● Source material

BEGIN

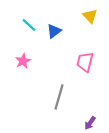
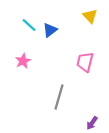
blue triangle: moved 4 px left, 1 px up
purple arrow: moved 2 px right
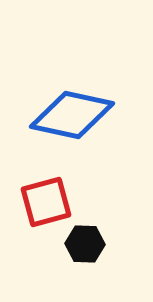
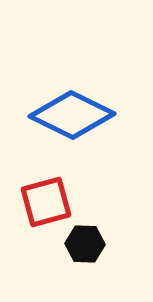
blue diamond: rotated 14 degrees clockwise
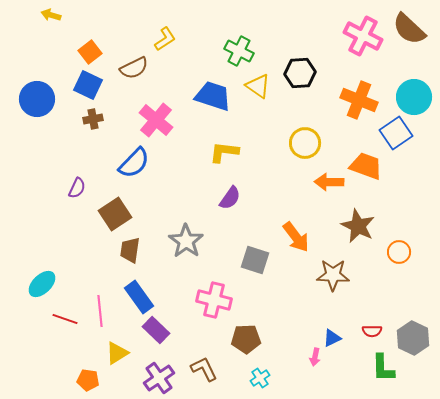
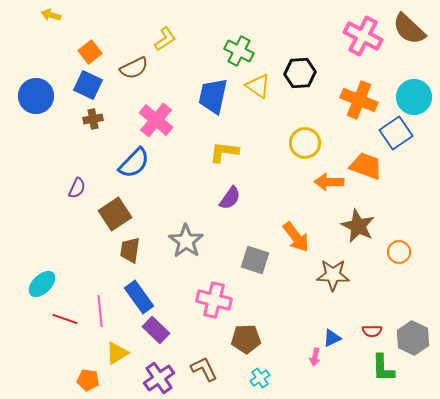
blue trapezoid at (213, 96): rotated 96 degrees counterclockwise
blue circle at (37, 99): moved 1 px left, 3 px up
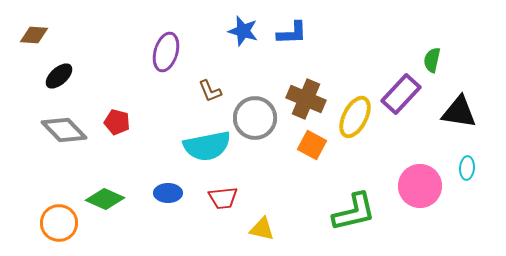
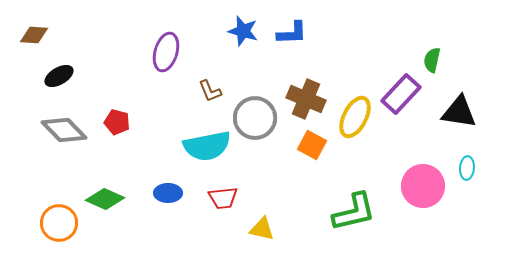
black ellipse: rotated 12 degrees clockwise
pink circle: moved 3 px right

END
BEGIN

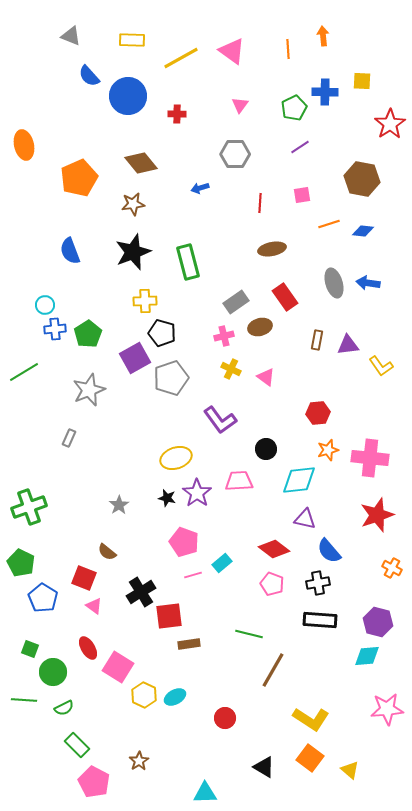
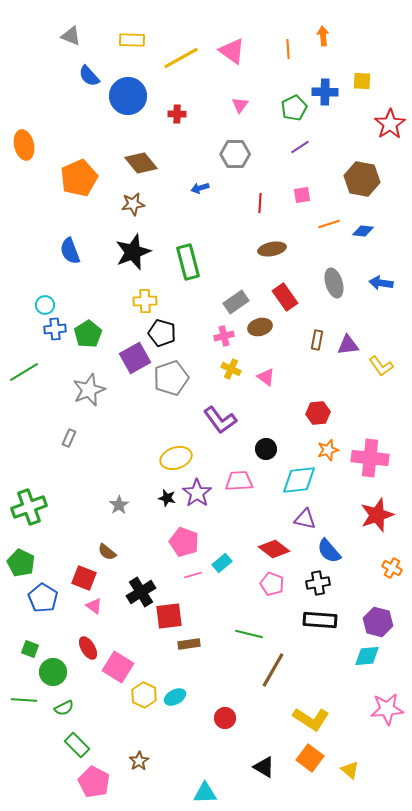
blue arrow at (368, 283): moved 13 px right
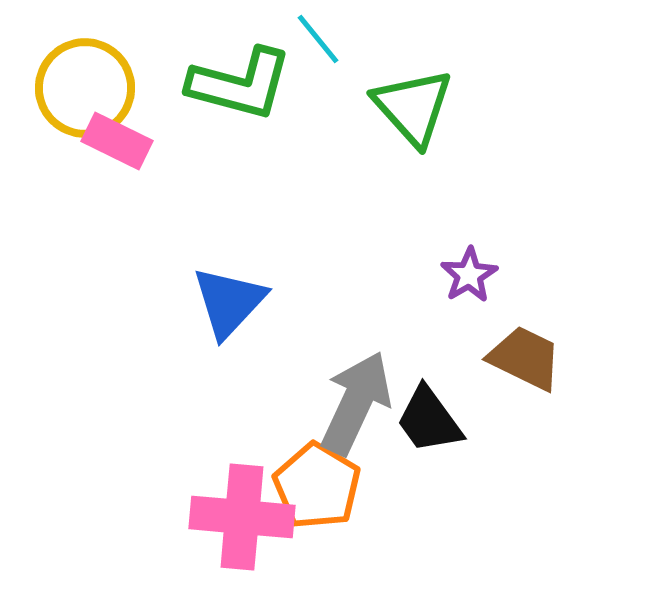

END
BEGIN

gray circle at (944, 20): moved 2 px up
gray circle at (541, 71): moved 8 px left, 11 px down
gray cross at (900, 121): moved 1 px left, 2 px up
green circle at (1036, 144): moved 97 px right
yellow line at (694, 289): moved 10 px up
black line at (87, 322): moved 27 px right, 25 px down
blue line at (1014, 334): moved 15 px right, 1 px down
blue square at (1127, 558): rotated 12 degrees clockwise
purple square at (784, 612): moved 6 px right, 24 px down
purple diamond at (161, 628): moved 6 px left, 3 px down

END

● Exercise prompt
Begin with the line that has "black ellipse: rotated 12 degrees clockwise" in the listing above and end after the line that has "pink circle: moved 3 px right"; output those lines exactly.

● Written answer
black ellipse: rotated 12 degrees clockwise
pink circle: moved 3 px right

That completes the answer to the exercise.